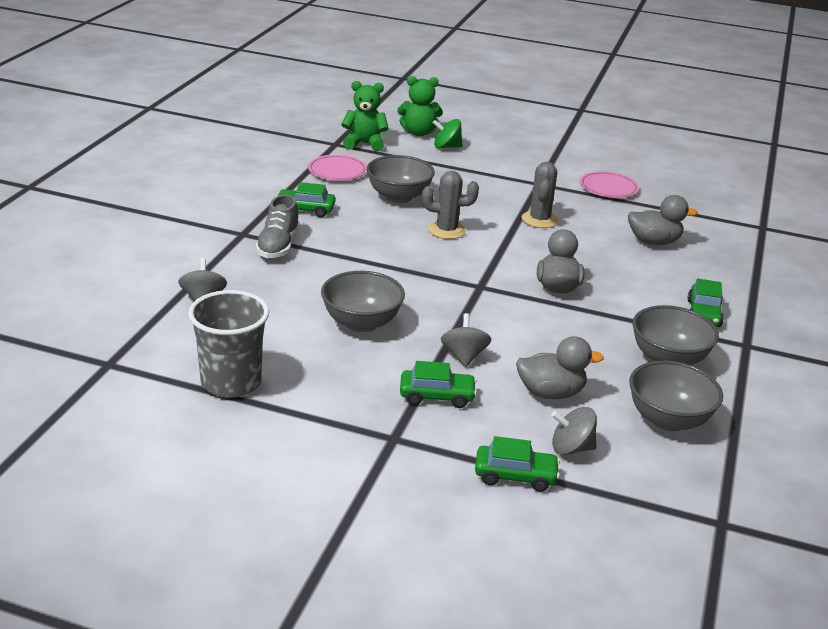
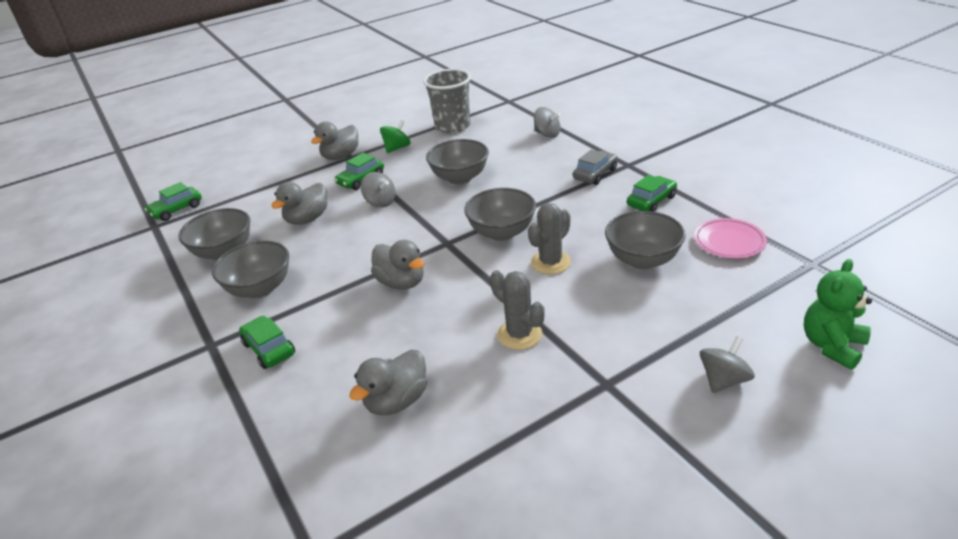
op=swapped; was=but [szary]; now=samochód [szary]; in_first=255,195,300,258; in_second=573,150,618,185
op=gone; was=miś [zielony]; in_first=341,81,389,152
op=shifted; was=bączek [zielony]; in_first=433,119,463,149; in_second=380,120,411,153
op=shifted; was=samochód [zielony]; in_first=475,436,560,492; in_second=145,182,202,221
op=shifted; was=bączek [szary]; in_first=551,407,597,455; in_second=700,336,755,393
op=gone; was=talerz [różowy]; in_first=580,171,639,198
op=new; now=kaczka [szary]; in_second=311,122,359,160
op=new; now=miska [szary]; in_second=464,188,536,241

**Aim of the exercise**
Each line of the material above should be set down exactly, with no pictures.

**Worked solution**
op=swapped; was=but [szary]; now=samochód [szary]; in_first=255,195,300,258; in_second=573,150,618,185
op=gone; was=miś [zielony]; in_first=341,81,389,152
op=shifted; was=bączek [zielony]; in_first=433,119,463,149; in_second=380,120,411,153
op=shifted; was=samochód [zielony]; in_first=475,436,560,492; in_second=145,182,202,221
op=shifted; was=bączek [szary]; in_first=551,407,597,455; in_second=700,336,755,393
op=gone; was=talerz [różowy]; in_first=580,171,639,198
op=new; now=kaczka [szary]; in_second=311,122,359,160
op=new; now=miska [szary]; in_second=464,188,536,241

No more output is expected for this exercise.